> _Data_:

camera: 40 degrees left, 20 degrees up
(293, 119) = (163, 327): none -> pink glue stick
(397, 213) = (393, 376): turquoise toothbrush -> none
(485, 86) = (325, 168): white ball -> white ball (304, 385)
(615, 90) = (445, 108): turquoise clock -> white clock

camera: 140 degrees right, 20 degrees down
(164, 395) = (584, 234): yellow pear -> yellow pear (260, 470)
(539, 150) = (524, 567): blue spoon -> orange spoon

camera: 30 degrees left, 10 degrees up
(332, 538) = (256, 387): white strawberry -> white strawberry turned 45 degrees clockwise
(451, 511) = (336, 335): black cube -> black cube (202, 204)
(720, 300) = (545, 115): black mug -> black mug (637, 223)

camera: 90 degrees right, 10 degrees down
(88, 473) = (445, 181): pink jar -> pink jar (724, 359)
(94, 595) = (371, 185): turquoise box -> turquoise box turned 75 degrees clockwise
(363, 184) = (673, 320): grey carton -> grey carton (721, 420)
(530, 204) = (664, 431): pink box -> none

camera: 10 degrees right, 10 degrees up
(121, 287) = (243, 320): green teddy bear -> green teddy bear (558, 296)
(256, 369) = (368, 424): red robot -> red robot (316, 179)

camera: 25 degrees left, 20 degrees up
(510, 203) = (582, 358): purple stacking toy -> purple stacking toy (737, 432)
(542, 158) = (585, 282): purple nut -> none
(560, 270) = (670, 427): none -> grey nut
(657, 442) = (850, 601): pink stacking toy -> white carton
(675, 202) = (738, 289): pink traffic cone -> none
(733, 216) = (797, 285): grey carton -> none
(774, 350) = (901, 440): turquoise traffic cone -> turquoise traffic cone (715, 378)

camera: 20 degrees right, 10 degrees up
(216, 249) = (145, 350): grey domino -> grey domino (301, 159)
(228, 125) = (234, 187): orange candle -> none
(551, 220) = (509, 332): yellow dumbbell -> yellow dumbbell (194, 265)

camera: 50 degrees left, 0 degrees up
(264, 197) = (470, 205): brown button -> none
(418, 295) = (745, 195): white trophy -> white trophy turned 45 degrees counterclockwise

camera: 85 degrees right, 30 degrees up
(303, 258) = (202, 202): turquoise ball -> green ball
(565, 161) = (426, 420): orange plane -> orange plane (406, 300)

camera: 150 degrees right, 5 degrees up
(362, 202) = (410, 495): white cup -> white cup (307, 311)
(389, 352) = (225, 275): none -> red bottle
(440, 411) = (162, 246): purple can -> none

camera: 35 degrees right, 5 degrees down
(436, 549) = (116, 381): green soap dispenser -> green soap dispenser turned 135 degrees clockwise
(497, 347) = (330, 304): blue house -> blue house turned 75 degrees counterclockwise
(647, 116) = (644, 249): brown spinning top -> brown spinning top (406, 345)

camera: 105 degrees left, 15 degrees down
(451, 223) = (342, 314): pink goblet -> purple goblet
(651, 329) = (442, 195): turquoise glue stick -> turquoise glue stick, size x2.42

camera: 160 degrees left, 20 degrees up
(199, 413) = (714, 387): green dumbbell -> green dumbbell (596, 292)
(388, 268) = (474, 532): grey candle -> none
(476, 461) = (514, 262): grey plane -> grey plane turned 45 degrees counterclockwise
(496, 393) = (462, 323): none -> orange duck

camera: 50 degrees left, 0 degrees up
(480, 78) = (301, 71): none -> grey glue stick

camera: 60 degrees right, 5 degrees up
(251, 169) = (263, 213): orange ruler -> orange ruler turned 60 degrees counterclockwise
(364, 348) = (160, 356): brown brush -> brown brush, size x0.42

> _What you will do_: For the listing above, print only the lines starting at the line containing "(733, 216) = (797, 285): grey carton -> none" and ending at the line containing "camera: 85 degrees right, 30 degrees up", exactly, both included.

> _Reply to the task_:
(733, 216) = (797, 285): grey carton -> none
(774, 350) = (901, 440): turquoise traffic cone -> turquoise traffic cone (715, 378)

camera: 20 degrees right, 10 degrees up
(216, 249) = (145, 350): grey domino -> grey domino (301, 159)
(228, 125) = (234, 187): orange candle -> none
(551, 220) = (509, 332): yellow dumbbell -> yellow dumbbell (194, 265)

camera: 50 degrees left, 0 degrees up
(264, 197) = (470, 205): brown button -> none
(418, 295) = (745, 195): white trophy -> white trophy turned 45 degrees counterclockwise

camera: 85 degrees right, 30 degrees up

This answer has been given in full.